◆ **Data supplied**
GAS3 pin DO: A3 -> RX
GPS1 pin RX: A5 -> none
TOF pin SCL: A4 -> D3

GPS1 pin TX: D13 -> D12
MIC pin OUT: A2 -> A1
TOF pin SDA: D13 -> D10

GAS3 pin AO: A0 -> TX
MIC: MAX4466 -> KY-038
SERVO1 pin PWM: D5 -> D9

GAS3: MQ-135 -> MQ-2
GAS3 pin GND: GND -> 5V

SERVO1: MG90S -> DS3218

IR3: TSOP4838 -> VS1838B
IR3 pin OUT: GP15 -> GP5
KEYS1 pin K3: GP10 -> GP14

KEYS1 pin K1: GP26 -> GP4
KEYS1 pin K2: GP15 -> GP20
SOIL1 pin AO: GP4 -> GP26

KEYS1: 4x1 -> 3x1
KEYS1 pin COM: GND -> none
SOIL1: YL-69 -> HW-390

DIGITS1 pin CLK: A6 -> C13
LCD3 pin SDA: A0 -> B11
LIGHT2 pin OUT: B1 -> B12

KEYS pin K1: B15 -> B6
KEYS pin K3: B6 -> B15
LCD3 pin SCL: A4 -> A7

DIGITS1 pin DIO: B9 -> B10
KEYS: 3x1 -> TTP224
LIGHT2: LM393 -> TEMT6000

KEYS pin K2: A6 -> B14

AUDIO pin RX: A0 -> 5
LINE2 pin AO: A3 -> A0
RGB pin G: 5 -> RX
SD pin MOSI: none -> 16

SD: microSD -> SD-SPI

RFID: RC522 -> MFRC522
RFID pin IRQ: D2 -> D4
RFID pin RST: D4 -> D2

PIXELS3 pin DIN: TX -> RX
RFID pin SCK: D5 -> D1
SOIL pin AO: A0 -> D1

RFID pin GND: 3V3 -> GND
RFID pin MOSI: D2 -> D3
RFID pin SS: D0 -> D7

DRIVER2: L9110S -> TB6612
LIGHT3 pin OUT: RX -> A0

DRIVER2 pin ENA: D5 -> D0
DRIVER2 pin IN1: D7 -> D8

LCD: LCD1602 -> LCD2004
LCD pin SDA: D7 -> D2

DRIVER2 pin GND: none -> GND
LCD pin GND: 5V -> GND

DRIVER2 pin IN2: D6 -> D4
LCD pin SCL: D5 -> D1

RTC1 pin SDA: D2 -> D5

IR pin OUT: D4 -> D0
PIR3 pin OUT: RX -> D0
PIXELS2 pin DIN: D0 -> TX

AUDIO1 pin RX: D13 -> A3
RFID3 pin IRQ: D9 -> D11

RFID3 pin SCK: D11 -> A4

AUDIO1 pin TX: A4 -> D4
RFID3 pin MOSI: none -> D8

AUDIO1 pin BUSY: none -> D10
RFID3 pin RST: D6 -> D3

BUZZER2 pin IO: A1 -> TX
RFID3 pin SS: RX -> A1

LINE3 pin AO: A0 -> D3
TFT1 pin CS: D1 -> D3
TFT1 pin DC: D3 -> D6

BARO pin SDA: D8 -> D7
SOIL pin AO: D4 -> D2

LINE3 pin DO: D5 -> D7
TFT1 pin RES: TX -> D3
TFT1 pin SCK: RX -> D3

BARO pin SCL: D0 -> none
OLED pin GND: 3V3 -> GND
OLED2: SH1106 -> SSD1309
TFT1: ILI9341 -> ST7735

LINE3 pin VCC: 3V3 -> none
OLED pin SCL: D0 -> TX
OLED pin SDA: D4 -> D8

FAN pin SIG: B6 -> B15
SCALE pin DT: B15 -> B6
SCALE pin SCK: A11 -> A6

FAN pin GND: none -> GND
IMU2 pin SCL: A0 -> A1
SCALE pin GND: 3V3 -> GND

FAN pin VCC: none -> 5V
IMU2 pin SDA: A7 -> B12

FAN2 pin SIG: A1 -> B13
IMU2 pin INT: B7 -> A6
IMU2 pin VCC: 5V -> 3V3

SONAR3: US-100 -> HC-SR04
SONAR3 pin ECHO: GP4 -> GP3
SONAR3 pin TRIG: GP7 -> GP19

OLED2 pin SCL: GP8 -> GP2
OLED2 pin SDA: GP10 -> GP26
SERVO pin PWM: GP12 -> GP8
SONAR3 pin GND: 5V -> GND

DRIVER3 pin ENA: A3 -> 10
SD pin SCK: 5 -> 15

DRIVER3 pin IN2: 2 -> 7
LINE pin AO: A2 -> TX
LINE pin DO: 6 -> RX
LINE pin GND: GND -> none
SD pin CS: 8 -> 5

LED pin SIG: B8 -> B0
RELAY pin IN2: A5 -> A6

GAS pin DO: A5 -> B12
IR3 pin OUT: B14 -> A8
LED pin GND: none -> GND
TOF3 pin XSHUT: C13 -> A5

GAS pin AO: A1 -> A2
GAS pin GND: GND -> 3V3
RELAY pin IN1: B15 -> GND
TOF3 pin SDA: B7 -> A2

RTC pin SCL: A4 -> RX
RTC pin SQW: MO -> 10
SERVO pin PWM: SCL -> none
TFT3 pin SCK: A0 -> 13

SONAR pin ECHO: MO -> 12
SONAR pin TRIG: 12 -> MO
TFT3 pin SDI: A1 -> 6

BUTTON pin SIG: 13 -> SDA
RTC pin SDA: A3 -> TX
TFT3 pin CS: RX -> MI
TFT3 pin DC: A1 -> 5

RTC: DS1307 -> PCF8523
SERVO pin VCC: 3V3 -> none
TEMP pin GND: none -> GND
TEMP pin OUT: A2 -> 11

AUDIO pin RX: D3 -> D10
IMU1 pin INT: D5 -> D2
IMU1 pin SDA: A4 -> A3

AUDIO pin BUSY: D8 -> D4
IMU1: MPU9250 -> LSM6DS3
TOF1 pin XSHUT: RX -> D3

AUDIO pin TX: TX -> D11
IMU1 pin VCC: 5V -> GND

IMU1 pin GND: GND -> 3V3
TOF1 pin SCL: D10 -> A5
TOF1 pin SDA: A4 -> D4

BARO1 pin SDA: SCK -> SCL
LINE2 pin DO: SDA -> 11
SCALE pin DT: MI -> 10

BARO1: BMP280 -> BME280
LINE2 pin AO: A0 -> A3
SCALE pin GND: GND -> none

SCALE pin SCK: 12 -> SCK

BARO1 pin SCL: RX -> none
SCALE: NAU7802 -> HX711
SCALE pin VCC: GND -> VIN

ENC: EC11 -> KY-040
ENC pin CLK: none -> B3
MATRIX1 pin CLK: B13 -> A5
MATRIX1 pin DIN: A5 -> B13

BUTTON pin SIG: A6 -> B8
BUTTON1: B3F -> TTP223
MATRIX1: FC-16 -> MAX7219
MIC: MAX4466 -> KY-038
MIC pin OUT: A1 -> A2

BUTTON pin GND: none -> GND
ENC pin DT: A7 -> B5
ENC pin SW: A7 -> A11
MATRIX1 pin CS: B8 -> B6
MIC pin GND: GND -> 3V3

◆ **Task item**
Starting at the first line of the listing, retype every line up to and including the one with "KEYS1 pin K1: GP26 -> GP4".

◆ **Finished task**
GAS3 pin DO: A3 -> RX
GPS1 pin RX: A5 -> none
TOF pin SCL: A4 -> D3

GPS1 pin TX: D13 -> D12
MIC pin OUT: A2 -> A1
TOF pin SDA: D13 -> D10

GAS3 pin AO: A0 -> TX
MIC: MAX4466 -> KY-038
SERVO1 pin PWM: D5 -> D9

GAS3: MQ-135 -> MQ-2
GAS3 pin GND: GND -> 5V

SERVO1: MG90S -> DS3218

IR3: TSOP4838 -> VS1838B
IR3 pin OUT: GP15 -> GP5
KEYS1 pin K3: GP10 -> GP14

KEYS1 pin K1: GP26 -> GP4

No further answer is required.